MATERIALS PROVIDED

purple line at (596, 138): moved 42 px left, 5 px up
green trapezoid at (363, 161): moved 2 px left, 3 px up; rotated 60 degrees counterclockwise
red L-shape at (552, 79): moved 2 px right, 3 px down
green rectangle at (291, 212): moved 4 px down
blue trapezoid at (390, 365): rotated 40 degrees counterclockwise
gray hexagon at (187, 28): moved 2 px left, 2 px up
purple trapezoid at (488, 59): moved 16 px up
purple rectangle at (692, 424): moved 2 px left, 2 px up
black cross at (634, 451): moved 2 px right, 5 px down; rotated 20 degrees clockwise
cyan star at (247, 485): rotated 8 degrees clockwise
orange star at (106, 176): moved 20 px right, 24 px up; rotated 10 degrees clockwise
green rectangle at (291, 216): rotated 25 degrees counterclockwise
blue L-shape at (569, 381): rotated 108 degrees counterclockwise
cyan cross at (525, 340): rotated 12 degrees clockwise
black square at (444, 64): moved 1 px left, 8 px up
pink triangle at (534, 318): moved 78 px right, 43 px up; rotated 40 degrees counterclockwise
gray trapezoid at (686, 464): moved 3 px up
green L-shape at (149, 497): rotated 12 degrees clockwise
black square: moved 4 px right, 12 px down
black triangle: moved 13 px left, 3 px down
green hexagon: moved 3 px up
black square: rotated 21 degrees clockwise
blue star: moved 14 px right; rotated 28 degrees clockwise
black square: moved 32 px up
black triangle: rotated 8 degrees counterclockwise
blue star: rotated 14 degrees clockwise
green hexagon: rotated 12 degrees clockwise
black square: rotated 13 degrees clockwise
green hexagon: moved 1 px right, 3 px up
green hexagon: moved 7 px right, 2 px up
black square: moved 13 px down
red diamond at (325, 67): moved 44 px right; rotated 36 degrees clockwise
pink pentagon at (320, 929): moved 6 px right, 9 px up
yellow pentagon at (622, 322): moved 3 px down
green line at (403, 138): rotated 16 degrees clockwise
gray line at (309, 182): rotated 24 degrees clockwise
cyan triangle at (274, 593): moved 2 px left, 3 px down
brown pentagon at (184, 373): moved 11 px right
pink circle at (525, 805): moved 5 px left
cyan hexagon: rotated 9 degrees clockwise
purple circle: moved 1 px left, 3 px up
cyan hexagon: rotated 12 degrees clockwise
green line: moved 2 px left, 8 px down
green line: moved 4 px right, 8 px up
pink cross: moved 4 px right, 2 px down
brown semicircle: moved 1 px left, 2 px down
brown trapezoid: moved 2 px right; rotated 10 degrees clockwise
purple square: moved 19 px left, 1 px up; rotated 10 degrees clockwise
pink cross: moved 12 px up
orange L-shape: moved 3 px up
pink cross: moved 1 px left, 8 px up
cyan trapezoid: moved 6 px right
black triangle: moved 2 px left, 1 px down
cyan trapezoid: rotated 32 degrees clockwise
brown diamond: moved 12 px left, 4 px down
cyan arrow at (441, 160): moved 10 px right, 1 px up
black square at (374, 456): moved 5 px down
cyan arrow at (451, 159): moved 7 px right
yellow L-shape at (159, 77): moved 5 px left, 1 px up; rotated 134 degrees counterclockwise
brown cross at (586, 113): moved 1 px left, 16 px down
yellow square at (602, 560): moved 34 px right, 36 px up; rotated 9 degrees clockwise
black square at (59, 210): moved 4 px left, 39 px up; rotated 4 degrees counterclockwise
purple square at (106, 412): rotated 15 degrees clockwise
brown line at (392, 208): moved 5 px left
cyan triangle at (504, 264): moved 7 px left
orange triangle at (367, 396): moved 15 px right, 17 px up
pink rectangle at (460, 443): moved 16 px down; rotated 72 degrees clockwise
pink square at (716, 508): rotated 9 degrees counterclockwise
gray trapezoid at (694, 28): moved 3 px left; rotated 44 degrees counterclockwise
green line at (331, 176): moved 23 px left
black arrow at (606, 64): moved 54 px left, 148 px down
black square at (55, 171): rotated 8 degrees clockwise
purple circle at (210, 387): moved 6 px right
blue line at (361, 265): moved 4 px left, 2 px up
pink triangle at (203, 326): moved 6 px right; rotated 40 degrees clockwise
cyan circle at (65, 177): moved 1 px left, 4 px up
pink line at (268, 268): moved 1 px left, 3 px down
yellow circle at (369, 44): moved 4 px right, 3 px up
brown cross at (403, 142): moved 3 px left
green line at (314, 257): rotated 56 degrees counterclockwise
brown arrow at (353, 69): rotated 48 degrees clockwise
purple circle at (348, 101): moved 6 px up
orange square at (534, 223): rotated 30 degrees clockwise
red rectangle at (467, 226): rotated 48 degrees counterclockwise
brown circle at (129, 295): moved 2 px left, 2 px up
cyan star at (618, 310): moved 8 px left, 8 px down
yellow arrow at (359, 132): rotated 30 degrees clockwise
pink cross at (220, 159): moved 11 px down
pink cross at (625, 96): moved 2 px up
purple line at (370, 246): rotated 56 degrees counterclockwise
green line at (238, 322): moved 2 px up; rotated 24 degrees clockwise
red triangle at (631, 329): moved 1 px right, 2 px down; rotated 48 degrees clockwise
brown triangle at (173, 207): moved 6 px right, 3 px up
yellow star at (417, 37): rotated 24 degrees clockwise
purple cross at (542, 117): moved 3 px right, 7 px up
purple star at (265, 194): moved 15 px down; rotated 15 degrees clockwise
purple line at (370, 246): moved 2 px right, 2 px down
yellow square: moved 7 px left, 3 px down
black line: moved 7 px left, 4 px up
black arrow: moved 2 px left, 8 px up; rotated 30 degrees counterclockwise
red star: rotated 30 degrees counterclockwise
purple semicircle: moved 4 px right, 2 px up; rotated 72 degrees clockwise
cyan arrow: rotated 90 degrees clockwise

WRITTEN TASK
Reproduce every one of the lines above, word for word, in their original order.

RESPONSE TO THIS TASK
purple line at (596, 138): moved 42 px left, 5 px up
green trapezoid at (363, 161): moved 2 px left, 3 px up; rotated 60 degrees counterclockwise
red L-shape at (552, 79): moved 2 px right, 3 px down
green rectangle at (291, 212): moved 4 px down
blue trapezoid at (390, 365): rotated 40 degrees counterclockwise
gray hexagon at (187, 28): moved 2 px left, 2 px up
purple trapezoid at (488, 59): moved 16 px up
purple rectangle at (692, 424): moved 2 px left, 2 px up
black cross at (634, 451): moved 2 px right, 5 px down; rotated 20 degrees clockwise
cyan star at (247, 485): rotated 8 degrees clockwise
orange star at (106, 176): moved 20 px right, 24 px up; rotated 10 degrees clockwise
green rectangle at (291, 216): rotated 25 degrees counterclockwise
blue L-shape at (569, 381): rotated 108 degrees counterclockwise
cyan cross at (525, 340): rotated 12 degrees clockwise
black square at (444, 64): moved 1 px left, 8 px up
pink triangle at (534, 318): moved 78 px right, 43 px up; rotated 40 degrees counterclockwise
gray trapezoid at (686, 464): moved 3 px up
green L-shape at (149, 497): rotated 12 degrees clockwise
black square: moved 4 px right, 12 px down
black triangle: moved 13 px left, 3 px down
green hexagon: moved 3 px up
black square: rotated 21 degrees clockwise
blue star: moved 14 px right; rotated 28 degrees clockwise
black square: moved 32 px up
black triangle: rotated 8 degrees counterclockwise
blue star: rotated 14 degrees clockwise
green hexagon: rotated 12 degrees clockwise
black square: rotated 13 degrees clockwise
green hexagon: moved 1 px right, 3 px up
green hexagon: moved 7 px right, 2 px up
black square: moved 13 px down
red diamond at (325, 67): moved 44 px right; rotated 36 degrees clockwise
pink pentagon at (320, 929): moved 6 px right, 9 px up
yellow pentagon at (622, 322): moved 3 px down
green line at (403, 138): rotated 16 degrees clockwise
gray line at (309, 182): rotated 24 degrees clockwise
cyan triangle at (274, 593): moved 2 px left, 3 px down
brown pentagon at (184, 373): moved 11 px right
pink circle at (525, 805): moved 5 px left
cyan hexagon: rotated 9 degrees clockwise
purple circle: moved 1 px left, 3 px up
cyan hexagon: rotated 12 degrees clockwise
green line: moved 2 px left, 8 px down
green line: moved 4 px right, 8 px up
pink cross: moved 4 px right, 2 px down
brown semicircle: moved 1 px left, 2 px down
brown trapezoid: moved 2 px right; rotated 10 degrees clockwise
purple square: moved 19 px left, 1 px up; rotated 10 degrees clockwise
pink cross: moved 12 px up
orange L-shape: moved 3 px up
pink cross: moved 1 px left, 8 px up
cyan trapezoid: moved 6 px right
black triangle: moved 2 px left, 1 px down
cyan trapezoid: rotated 32 degrees clockwise
brown diamond: moved 12 px left, 4 px down
cyan arrow at (441, 160): moved 10 px right, 1 px up
black square at (374, 456): moved 5 px down
cyan arrow at (451, 159): moved 7 px right
yellow L-shape at (159, 77): moved 5 px left, 1 px up; rotated 134 degrees counterclockwise
brown cross at (586, 113): moved 1 px left, 16 px down
yellow square at (602, 560): moved 34 px right, 36 px up; rotated 9 degrees clockwise
black square at (59, 210): moved 4 px left, 39 px up; rotated 4 degrees counterclockwise
purple square at (106, 412): rotated 15 degrees clockwise
brown line at (392, 208): moved 5 px left
cyan triangle at (504, 264): moved 7 px left
orange triangle at (367, 396): moved 15 px right, 17 px up
pink rectangle at (460, 443): moved 16 px down; rotated 72 degrees clockwise
pink square at (716, 508): rotated 9 degrees counterclockwise
gray trapezoid at (694, 28): moved 3 px left; rotated 44 degrees counterclockwise
green line at (331, 176): moved 23 px left
black arrow at (606, 64): moved 54 px left, 148 px down
black square at (55, 171): rotated 8 degrees clockwise
purple circle at (210, 387): moved 6 px right
blue line at (361, 265): moved 4 px left, 2 px up
pink triangle at (203, 326): moved 6 px right; rotated 40 degrees clockwise
cyan circle at (65, 177): moved 1 px left, 4 px up
pink line at (268, 268): moved 1 px left, 3 px down
yellow circle at (369, 44): moved 4 px right, 3 px up
brown cross at (403, 142): moved 3 px left
green line at (314, 257): rotated 56 degrees counterclockwise
brown arrow at (353, 69): rotated 48 degrees clockwise
purple circle at (348, 101): moved 6 px up
orange square at (534, 223): rotated 30 degrees clockwise
red rectangle at (467, 226): rotated 48 degrees counterclockwise
brown circle at (129, 295): moved 2 px left, 2 px up
cyan star at (618, 310): moved 8 px left, 8 px down
yellow arrow at (359, 132): rotated 30 degrees clockwise
pink cross at (220, 159): moved 11 px down
pink cross at (625, 96): moved 2 px up
purple line at (370, 246): rotated 56 degrees counterclockwise
green line at (238, 322): moved 2 px up; rotated 24 degrees clockwise
red triangle at (631, 329): moved 1 px right, 2 px down; rotated 48 degrees clockwise
brown triangle at (173, 207): moved 6 px right, 3 px up
yellow star at (417, 37): rotated 24 degrees clockwise
purple cross at (542, 117): moved 3 px right, 7 px up
purple star at (265, 194): moved 15 px down; rotated 15 degrees clockwise
purple line at (370, 246): moved 2 px right, 2 px down
yellow square: moved 7 px left, 3 px down
black line: moved 7 px left, 4 px up
black arrow: moved 2 px left, 8 px up; rotated 30 degrees counterclockwise
red star: rotated 30 degrees counterclockwise
purple semicircle: moved 4 px right, 2 px up; rotated 72 degrees clockwise
cyan arrow: rotated 90 degrees clockwise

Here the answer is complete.